#### Directions:
A faithful transcription of all the data is required.

[[ Data provided, beginning ]]

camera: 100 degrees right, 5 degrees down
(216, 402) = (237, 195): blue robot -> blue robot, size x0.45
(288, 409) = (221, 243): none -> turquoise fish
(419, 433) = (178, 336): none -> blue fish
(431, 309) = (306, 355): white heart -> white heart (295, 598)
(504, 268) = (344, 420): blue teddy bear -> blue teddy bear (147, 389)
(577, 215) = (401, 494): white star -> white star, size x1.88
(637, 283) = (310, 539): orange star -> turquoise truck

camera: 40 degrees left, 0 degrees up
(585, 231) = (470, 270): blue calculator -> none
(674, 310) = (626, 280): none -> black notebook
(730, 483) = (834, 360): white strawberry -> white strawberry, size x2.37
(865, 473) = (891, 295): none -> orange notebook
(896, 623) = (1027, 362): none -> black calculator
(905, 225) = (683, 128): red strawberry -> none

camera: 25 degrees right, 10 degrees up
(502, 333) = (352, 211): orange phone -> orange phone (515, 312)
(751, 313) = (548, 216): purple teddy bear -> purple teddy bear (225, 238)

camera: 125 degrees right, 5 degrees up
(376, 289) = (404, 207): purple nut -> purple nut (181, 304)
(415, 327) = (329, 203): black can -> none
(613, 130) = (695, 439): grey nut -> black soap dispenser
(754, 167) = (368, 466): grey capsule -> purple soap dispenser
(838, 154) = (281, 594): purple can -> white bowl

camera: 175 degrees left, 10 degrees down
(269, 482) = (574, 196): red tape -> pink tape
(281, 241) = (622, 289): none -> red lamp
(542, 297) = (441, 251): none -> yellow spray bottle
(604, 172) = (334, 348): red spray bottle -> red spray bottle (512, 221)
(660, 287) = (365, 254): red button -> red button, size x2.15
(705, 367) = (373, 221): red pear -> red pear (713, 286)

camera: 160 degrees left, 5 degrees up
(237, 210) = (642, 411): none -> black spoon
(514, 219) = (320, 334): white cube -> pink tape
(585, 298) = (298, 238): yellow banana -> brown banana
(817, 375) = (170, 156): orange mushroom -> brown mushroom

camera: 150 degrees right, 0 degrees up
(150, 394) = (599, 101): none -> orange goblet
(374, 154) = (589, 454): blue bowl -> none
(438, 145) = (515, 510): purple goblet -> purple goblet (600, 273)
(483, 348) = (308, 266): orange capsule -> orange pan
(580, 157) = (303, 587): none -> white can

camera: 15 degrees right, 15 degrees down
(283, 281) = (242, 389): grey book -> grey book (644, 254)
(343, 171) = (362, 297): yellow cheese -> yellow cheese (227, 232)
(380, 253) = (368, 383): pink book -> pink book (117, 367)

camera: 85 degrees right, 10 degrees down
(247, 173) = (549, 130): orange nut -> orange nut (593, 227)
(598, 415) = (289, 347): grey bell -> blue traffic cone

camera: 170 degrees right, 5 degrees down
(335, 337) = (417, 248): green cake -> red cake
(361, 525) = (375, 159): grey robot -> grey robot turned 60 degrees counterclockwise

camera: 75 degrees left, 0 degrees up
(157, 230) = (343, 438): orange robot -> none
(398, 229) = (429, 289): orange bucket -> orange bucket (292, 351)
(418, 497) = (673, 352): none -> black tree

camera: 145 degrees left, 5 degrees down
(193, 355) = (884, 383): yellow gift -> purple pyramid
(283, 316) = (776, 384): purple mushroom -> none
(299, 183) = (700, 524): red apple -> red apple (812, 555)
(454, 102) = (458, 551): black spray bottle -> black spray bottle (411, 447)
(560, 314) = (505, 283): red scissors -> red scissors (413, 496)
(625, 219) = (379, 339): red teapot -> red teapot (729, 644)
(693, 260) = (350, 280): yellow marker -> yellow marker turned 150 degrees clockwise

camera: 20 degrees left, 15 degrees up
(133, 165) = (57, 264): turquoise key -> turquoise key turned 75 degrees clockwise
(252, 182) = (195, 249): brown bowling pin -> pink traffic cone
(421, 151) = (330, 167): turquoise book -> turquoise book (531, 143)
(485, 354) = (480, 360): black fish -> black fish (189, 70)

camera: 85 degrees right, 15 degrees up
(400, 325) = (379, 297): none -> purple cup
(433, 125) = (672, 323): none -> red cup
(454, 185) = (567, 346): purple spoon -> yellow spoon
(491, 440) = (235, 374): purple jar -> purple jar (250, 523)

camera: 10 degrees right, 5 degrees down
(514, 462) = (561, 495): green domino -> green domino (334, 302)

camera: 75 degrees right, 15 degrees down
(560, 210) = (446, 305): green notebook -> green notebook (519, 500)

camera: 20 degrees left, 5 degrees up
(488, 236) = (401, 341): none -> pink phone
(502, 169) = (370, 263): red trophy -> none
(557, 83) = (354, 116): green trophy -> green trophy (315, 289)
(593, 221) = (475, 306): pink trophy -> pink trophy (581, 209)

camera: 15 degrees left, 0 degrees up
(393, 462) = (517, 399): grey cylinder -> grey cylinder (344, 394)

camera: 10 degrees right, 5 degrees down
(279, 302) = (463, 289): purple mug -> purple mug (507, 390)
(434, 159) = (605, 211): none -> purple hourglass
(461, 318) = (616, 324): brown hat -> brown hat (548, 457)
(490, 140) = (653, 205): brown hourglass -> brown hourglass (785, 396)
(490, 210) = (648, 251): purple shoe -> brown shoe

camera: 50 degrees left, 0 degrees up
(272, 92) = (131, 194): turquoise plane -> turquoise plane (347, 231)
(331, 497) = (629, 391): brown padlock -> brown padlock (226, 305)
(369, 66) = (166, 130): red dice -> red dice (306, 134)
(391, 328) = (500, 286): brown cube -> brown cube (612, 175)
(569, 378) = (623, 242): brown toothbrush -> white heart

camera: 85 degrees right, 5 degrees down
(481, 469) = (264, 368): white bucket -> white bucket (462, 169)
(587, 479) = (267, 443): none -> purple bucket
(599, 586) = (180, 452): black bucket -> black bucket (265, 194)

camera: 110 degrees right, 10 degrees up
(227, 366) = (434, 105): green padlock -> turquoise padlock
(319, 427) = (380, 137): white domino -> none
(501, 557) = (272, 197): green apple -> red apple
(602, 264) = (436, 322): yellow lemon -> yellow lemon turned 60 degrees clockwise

[[ Data provided, end ]]

#### Written response:
camera: 100 degrees right, 5 degrees down
(216, 402) = (237, 195): blue robot -> blue robot, size x0.45
(288, 409) = (221, 243): none -> turquoise fish
(419, 433) = (178, 336): none -> blue fish
(431, 309) = (306, 355): white heart -> white heart (295, 598)
(504, 268) = (344, 420): blue teddy bear -> blue teddy bear (147, 389)
(577, 215) = (401, 494): white star -> white star, size x1.88
(637, 283) = (310, 539): orange star -> turquoise truck

camera: 40 degrees left, 0 degrees up
(585, 231) = (470, 270): blue calculator -> none
(674, 310) = (626, 280): none -> black notebook
(730, 483) = (834, 360): white strawberry -> white strawberry, size x2.37
(865, 473) = (891, 295): none -> orange notebook
(896, 623) = (1027, 362): none -> black calculator
(905, 225) = (683, 128): red strawberry -> none

camera: 25 degrees right, 10 degrees up
(502, 333) = (352, 211): orange phone -> orange phone (515, 312)
(751, 313) = (548, 216): purple teddy bear -> purple teddy bear (225, 238)

camera: 125 degrees right, 5 degrees up
(376, 289) = (404, 207): purple nut -> purple nut (181, 304)
(415, 327) = (329, 203): black can -> none
(613, 130) = (695, 439): grey nut -> black soap dispenser
(754, 167) = (368, 466): grey capsule -> purple soap dispenser
(838, 154) = (281, 594): purple can -> white bowl

camera: 175 degrees left, 10 degrees down
(269, 482) = (574, 196): red tape -> pink tape
(281, 241) = (622, 289): none -> red lamp
(542, 297) = (441, 251): none -> yellow spray bottle
(604, 172) = (334, 348): red spray bottle -> red spray bottle (512, 221)
(660, 287) = (365, 254): red button -> red button, size x2.15
(705, 367) = (373, 221): red pear -> red pear (713, 286)

camera: 160 degrees left, 5 degrees up
(237, 210) = (642, 411): none -> black spoon
(514, 219) = (320, 334): white cube -> pink tape
(585, 298) = (298, 238): yellow banana -> brown banana
(817, 375) = (170, 156): orange mushroom -> brown mushroom

camera: 150 degrees right, 0 degrees up
(150, 394) = (599, 101): none -> orange goblet
(374, 154) = (589, 454): blue bowl -> none
(438, 145) = (515, 510): purple goblet -> purple goblet (600, 273)
(483, 348) = (308, 266): orange capsule -> orange pan
(580, 157) = (303, 587): none -> white can

camera: 15 degrees right, 15 degrees down
(283, 281) = (242, 389): grey book -> grey book (644, 254)
(343, 171) = (362, 297): yellow cheese -> yellow cheese (227, 232)
(380, 253) = (368, 383): pink book -> pink book (117, 367)

camera: 85 degrees right, 10 degrees down
(247, 173) = (549, 130): orange nut -> orange nut (593, 227)
(598, 415) = (289, 347): grey bell -> blue traffic cone

camera: 170 degrees right, 5 degrees down
(335, 337) = (417, 248): green cake -> red cake
(361, 525) = (375, 159): grey robot -> grey robot turned 60 degrees counterclockwise

camera: 75 degrees left, 0 degrees up
(157, 230) = (343, 438): orange robot -> none
(398, 229) = (429, 289): orange bucket -> orange bucket (292, 351)
(418, 497) = (673, 352): none -> black tree

camera: 145 degrees left, 5 degrees down
(193, 355) = (884, 383): yellow gift -> purple pyramid
(283, 316) = (776, 384): purple mushroom -> none
(299, 183) = (700, 524): red apple -> red apple (812, 555)
(454, 102) = (458, 551): black spray bottle -> black spray bottle (411, 447)
(560, 314) = (505, 283): red scissors -> red scissors (413, 496)
(625, 219) = (379, 339): red teapot -> red teapot (729, 644)
(693, 260) = (350, 280): yellow marker -> yellow marker turned 150 degrees clockwise

camera: 20 degrees left, 15 degrees up
(133, 165) = (57, 264): turquoise key -> turquoise key turned 75 degrees clockwise
(252, 182) = (195, 249): brown bowling pin -> pink traffic cone
(421, 151) = (330, 167): turquoise book -> turquoise book (531, 143)
(485, 354) = (480, 360): black fish -> black fish (189, 70)

camera: 85 degrees right, 15 degrees up
(400, 325) = (379, 297): none -> purple cup
(433, 125) = (672, 323): none -> red cup
(454, 185) = (567, 346): purple spoon -> yellow spoon
(491, 440) = (235, 374): purple jar -> purple jar (250, 523)

camera: 10 degrees right, 5 degrees down
(514, 462) = (561, 495): green domino -> green domino (334, 302)

camera: 75 degrees right, 15 degrees down
(560, 210) = (446, 305): green notebook -> green notebook (519, 500)

camera: 20 degrees left, 5 degrees up
(488, 236) = (401, 341): none -> pink phone
(502, 169) = (370, 263): red trophy -> none
(557, 83) = (354, 116): green trophy -> green trophy (315, 289)
(593, 221) = (475, 306): pink trophy -> pink trophy (581, 209)

camera: 15 degrees left, 0 degrees up
(393, 462) = (517, 399): grey cylinder -> grey cylinder (344, 394)

camera: 10 degrees right, 5 degrees down
(279, 302) = (463, 289): purple mug -> purple mug (507, 390)
(434, 159) = (605, 211): none -> purple hourglass
(461, 318) = (616, 324): brown hat -> brown hat (548, 457)
(490, 140) = (653, 205): brown hourglass -> brown hourglass (785, 396)
(490, 210) = (648, 251): purple shoe -> brown shoe

camera: 50 degrees left, 0 degrees up
(272, 92) = (131, 194): turquoise plane -> turquoise plane (347, 231)
(331, 497) = (629, 391): brown padlock -> brown padlock (226, 305)
(369, 66) = (166, 130): red dice -> red dice (306, 134)
(391, 328) = (500, 286): brown cube -> brown cube (612, 175)
(569, 378) = (623, 242): brown toothbrush -> white heart

camera: 85 degrees right, 5 degrees down
(481, 469) = (264, 368): white bucket -> white bucket (462, 169)
(587, 479) = (267, 443): none -> purple bucket
(599, 586) = (180, 452): black bucket -> black bucket (265, 194)

camera: 110 degrees right, 10 degrees up
(227, 366) = (434, 105): green padlock -> turquoise padlock
(319, 427) = (380, 137): white domino -> none
(501, 557) = (272, 197): green apple -> red apple
(602, 264) = (436, 322): yellow lemon -> yellow lemon turned 60 degrees clockwise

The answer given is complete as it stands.